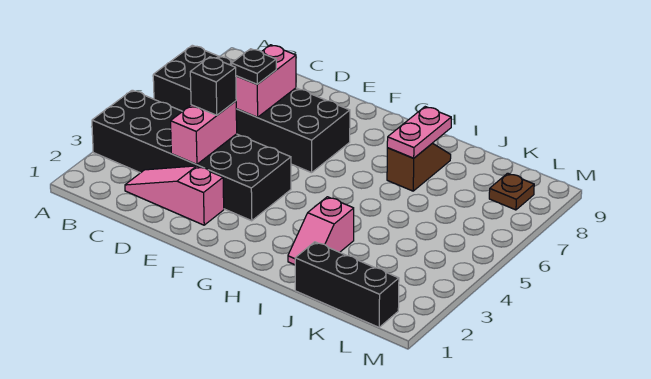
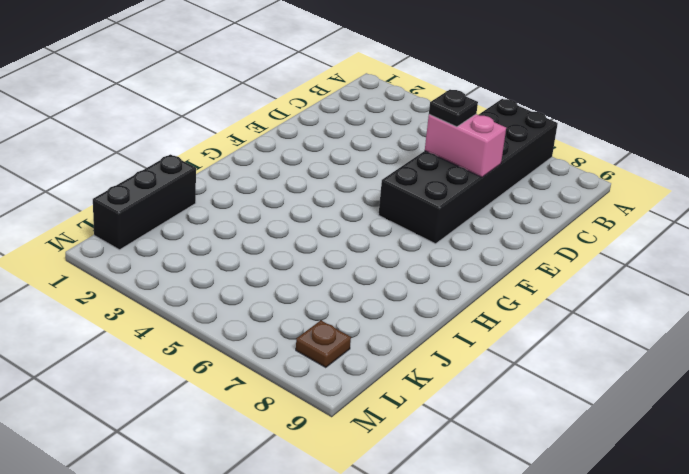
none -> black brick A3:F4 level 1
none -> pink slope C2:E2 level 1 top E
none -> pink slope I2:I3 level 1 top 3

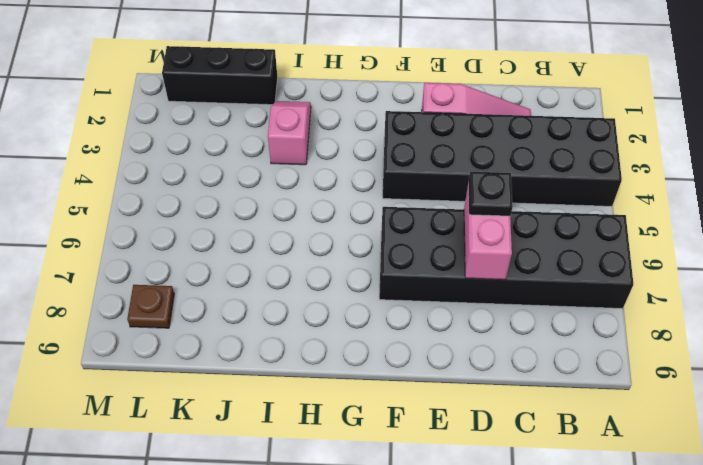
none -> brown slope I7:I8 level 1 top 7
none -> pink brick D3:D4 level 2
none -> pink plate I7:I8 level 2

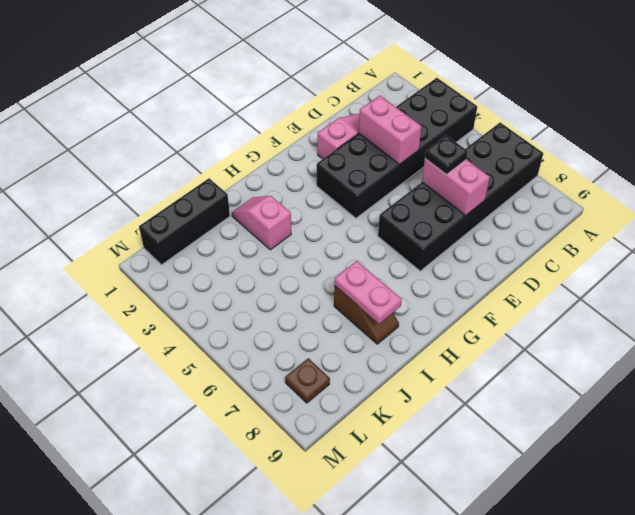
none -> black brick D4 level 3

Exercise description ▸ Please give the entries again word for word, without any pictures.

Solution to this task ▸
none -> black brick A3:F4 level 1
none -> pink slope C2:E2 level 1 top E
none -> pink slope I2:I3 level 1 top 3

none -> brown slope I7:I8 level 1 top 7
none -> pink brick D3:D4 level 2
none -> pink plate I7:I8 level 2

none -> black brick D4 level 3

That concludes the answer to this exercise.